#### Data for the task
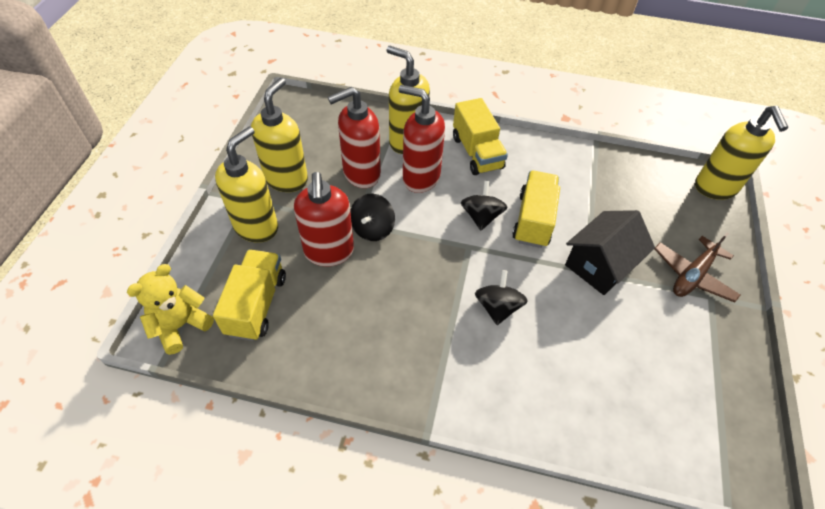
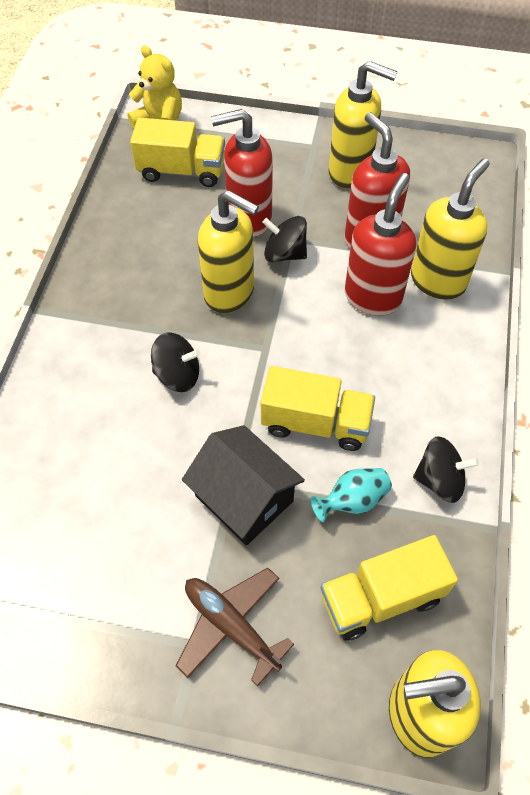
camera: 90 degrees right, 5 degrees up
(256, 227) = (278, 157): yellow soap dispenser -> yellow soap dispenser (230, 293)
(477, 152) = (433, 360): yellow truck -> yellow truck (381, 597)
(481, 216) = (315, 362): black spinning top -> black spinning top (439, 480)
(590, 205) = (352, 501): none -> turquoise vase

#### Exercise requirements
Without the pictures, copy out each entry exactly as it stands.

#### Response area
camera: 90 degrees right, 5 degrees up
(256, 227) = (278, 157): yellow soap dispenser -> yellow soap dispenser (230, 293)
(477, 152) = (433, 360): yellow truck -> yellow truck (381, 597)
(481, 216) = (315, 362): black spinning top -> black spinning top (439, 480)
(590, 205) = (352, 501): none -> turquoise vase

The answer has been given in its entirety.